What you will do = The answer must be an exact copy of every record.

Data entries:
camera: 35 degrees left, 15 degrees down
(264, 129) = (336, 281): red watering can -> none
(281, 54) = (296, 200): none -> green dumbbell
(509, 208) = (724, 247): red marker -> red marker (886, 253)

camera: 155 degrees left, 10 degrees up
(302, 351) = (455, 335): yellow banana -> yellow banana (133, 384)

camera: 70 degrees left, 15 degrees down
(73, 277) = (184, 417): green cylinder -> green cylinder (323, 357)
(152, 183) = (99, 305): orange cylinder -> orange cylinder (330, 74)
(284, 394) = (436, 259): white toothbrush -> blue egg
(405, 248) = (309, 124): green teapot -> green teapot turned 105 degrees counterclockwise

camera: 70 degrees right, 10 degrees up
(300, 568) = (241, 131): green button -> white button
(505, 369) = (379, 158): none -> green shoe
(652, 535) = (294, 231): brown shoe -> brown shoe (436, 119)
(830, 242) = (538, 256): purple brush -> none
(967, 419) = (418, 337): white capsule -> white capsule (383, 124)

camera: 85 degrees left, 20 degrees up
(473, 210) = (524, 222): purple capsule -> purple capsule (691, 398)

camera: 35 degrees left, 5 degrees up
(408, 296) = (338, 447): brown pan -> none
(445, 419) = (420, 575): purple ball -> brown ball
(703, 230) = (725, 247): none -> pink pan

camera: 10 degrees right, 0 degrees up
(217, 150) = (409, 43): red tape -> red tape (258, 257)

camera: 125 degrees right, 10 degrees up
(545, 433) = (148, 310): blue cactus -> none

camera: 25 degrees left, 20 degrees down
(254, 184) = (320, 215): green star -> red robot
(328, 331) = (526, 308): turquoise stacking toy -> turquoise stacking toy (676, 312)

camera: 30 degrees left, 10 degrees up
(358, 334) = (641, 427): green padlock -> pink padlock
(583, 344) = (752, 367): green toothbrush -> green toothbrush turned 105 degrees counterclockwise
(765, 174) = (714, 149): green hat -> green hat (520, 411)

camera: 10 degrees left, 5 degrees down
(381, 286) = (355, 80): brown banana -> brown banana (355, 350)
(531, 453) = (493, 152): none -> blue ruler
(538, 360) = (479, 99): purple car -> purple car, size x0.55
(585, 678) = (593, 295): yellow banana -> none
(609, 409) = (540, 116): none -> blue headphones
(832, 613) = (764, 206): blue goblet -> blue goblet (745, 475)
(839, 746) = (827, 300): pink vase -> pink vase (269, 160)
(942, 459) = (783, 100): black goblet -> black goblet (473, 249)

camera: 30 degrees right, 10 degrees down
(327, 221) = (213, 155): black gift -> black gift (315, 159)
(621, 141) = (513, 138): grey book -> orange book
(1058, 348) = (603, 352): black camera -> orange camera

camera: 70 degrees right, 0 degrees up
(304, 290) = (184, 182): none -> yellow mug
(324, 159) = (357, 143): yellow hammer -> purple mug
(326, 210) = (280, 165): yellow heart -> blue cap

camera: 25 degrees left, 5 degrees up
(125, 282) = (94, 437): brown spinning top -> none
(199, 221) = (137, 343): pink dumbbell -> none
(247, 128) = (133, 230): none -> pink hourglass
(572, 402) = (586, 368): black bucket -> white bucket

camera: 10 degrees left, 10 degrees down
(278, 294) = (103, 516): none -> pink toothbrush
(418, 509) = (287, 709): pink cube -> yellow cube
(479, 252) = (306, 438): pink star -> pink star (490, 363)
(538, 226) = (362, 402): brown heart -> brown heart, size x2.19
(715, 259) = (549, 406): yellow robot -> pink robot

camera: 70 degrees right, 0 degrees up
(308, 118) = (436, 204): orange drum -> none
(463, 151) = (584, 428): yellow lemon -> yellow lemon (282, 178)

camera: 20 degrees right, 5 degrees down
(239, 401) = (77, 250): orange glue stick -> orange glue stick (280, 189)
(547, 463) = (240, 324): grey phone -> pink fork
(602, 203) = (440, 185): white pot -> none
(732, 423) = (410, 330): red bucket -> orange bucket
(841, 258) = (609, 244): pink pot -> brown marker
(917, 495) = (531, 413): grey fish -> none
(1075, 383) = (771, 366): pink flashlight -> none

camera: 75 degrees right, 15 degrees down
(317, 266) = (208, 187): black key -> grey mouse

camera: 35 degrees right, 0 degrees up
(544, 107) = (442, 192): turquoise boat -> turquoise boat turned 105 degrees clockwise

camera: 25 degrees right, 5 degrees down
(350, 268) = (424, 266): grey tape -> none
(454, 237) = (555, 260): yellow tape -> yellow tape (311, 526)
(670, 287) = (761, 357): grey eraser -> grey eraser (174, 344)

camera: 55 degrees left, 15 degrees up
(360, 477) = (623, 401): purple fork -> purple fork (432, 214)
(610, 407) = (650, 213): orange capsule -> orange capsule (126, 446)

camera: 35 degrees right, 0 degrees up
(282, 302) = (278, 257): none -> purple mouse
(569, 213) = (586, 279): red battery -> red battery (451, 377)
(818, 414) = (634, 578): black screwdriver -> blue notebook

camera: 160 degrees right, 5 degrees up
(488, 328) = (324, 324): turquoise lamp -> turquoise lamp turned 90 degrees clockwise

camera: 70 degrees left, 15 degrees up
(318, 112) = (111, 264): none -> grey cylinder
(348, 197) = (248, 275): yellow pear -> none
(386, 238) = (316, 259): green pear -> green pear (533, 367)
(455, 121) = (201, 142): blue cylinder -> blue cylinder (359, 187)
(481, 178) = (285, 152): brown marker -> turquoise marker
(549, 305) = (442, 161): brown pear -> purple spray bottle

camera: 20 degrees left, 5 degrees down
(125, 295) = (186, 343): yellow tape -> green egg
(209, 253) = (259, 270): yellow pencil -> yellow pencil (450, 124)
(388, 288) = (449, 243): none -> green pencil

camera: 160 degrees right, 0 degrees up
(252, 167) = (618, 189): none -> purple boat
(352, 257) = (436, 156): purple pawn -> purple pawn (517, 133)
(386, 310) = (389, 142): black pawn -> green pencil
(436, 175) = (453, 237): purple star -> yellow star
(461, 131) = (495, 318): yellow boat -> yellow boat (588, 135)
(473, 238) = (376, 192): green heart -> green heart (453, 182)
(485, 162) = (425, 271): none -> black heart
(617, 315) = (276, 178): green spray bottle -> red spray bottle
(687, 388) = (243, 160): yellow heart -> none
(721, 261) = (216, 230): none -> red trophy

Response box =
camera: 35 degrees left, 15 degrees down
(264, 129) = (336, 281): red watering can -> none
(281, 54) = (296, 200): none -> green dumbbell
(509, 208) = (724, 247): red marker -> red marker (886, 253)

camera: 155 degrees left, 10 degrees up
(302, 351) = (455, 335): yellow banana -> yellow banana (133, 384)

camera: 70 degrees left, 15 degrees down
(73, 277) = (184, 417): green cylinder -> green cylinder (323, 357)
(152, 183) = (99, 305): orange cylinder -> orange cylinder (330, 74)
(284, 394) = (436, 259): white toothbrush -> blue egg
(405, 248) = (309, 124): green teapot -> green teapot turned 105 degrees counterclockwise

camera: 70 degrees right, 10 degrees up
(300, 568) = (241, 131): green button -> white button
(505, 369) = (379, 158): none -> green shoe
(652, 535) = (294, 231): brown shoe -> brown shoe (436, 119)
(830, 242) = (538, 256): purple brush -> none
(967, 419) = (418, 337): white capsule -> white capsule (383, 124)

camera: 85 degrees left, 20 degrees up
(473, 210) = (524, 222): purple capsule -> purple capsule (691, 398)

camera: 35 degrees left, 5 degrees up
(408, 296) = (338, 447): brown pan -> none
(445, 419) = (420, 575): purple ball -> brown ball
(703, 230) = (725, 247): none -> pink pan

camera: 10 degrees right, 0 degrees up
(217, 150) = (409, 43): red tape -> red tape (258, 257)

camera: 125 degrees right, 10 degrees up
(545, 433) = (148, 310): blue cactus -> none

camera: 25 degrees left, 20 degrees down
(254, 184) = (320, 215): green star -> red robot
(328, 331) = (526, 308): turquoise stacking toy -> turquoise stacking toy (676, 312)

camera: 30 degrees left, 10 degrees up
(358, 334) = (641, 427): green padlock -> pink padlock
(583, 344) = (752, 367): green toothbrush -> green toothbrush turned 105 degrees counterclockwise
(765, 174) = (714, 149): green hat -> green hat (520, 411)

camera: 10 degrees left, 5 degrees down
(381, 286) = (355, 80): brown banana -> brown banana (355, 350)
(531, 453) = (493, 152): none -> blue ruler
(538, 360) = (479, 99): purple car -> purple car, size x0.55
(585, 678) = (593, 295): yellow banana -> none
(609, 409) = (540, 116): none -> blue headphones
(832, 613) = (764, 206): blue goblet -> blue goblet (745, 475)
(839, 746) = (827, 300): pink vase -> pink vase (269, 160)
(942, 459) = (783, 100): black goblet -> black goblet (473, 249)

camera: 30 degrees right, 10 degrees down
(327, 221) = (213, 155): black gift -> black gift (315, 159)
(621, 141) = (513, 138): grey book -> orange book
(1058, 348) = (603, 352): black camera -> orange camera

camera: 70 degrees right, 0 degrees up
(304, 290) = (184, 182): none -> yellow mug
(324, 159) = (357, 143): yellow hammer -> purple mug
(326, 210) = (280, 165): yellow heart -> blue cap

camera: 25 degrees left, 5 degrees up
(125, 282) = (94, 437): brown spinning top -> none
(199, 221) = (137, 343): pink dumbbell -> none
(247, 128) = (133, 230): none -> pink hourglass
(572, 402) = (586, 368): black bucket -> white bucket

camera: 10 degrees left, 10 degrees down
(278, 294) = (103, 516): none -> pink toothbrush
(418, 509) = (287, 709): pink cube -> yellow cube
(479, 252) = (306, 438): pink star -> pink star (490, 363)
(538, 226) = (362, 402): brown heart -> brown heart, size x2.19
(715, 259) = (549, 406): yellow robot -> pink robot

camera: 70 degrees right, 0 degrees up
(308, 118) = (436, 204): orange drum -> none
(463, 151) = (584, 428): yellow lemon -> yellow lemon (282, 178)

camera: 20 degrees right, 5 degrees down
(239, 401) = (77, 250): orange glue stick -> orange glue stick (280, 189)
(547, 463) = (240, 324): grey phone -> pink fork
(602, 203) = (440, 185): white pot -> none
(732, 423) = (410, 330): red bucket -> orange bucket
(841, 258) = (609, 244): pink pot -> brown marker
(917, 495) = (531, 413): grey fish -> none
(1075, 383) = (771, 366): pink flashlight -> none

camera: 75 degrees right, 15 degrees down
(317, 266) = (208, 187): black key -> grey mouse

camera: 35 degrees right, 0 degrees up
(544, 107) = (442, 192): turquoise boat -> turquoise boat turned 105 degrees clockwise

camera: 25 degrees right, 5 degrees down
(350, 268) = (424, 266): grey tape -> none
(454, 237) = (555, 260): yellow tape -> yellow tape (311, 526)
(670, 287) = (761, 357): grey eraser -> grey eraser (174, 344)

camera: 55 degrees left, 15 degrees up
(360, 477) = (623, 401): purple fork -> purple fork (432, 214)
(610, 407) = (650, 213): orange capsule -> orange capsule (126, 446)

camera: 35 degrees right, 0 degrees up
(282, 302) = (278, 257): none -> purple mouse
(569, 213) = (586, 279): red battery -> red battery (451, 377)
(818, 414) = (634, 578): black screwdriver -> blue notebook

camera: 160 degrees right, 5 degrees up
(488, 328) = (324, 324): turquoise lamp -> turquoise lamp turned 90 degrees clockwise

camera: 70 degrees left, 15 degrees up
(318, 112) = (111, 264): none -> grey cylinder
(348, 197) = (248, 275): yellow pear -> none
(386, 238) = (316, 259): green pear -> green pear (533, 367)
(455, 121) = (201, 142): blue cylinder -> blue cylinder (359, 187)
(481, 178) = (285, 152): brown marker -> turquoise marker
(549, 305) = (442, 161): brown pear -> purple spray bottle

camera: 20 degrees left, 5 degrees down
(125, 295) = (186, 343): yellow tape -> green egg
(209, 253) = (259, 270): yellow pencil -> yellow pencil (450, 124)
(388, 288) = (449, 243): none -> green pencil

camera: 160 degrees right, 0 degrees up
(252, 167) = (618, 189): none -> purple boat
(352, 257) = (436, 156): purple pawn -> purple pawn (517, 133)
(386, 310) = (389, 142): black pawn -> green pencil
(436, 175) = (453, 237): purple star -> yellow star
(461, 131) = (495, 318): yellow boat -> yellow boat (588, 135)
(473, 238) = (376, 192): green heart -> green heart (453, 182)
(485, 162) = (425, 271): none -> black heart
(617, 315) = (276, 178): green spray bottle -> red spray bottle
(687, 388) = (243, 160): yellow heart -> none
(721, 261) = (216, 230): none -> red trophy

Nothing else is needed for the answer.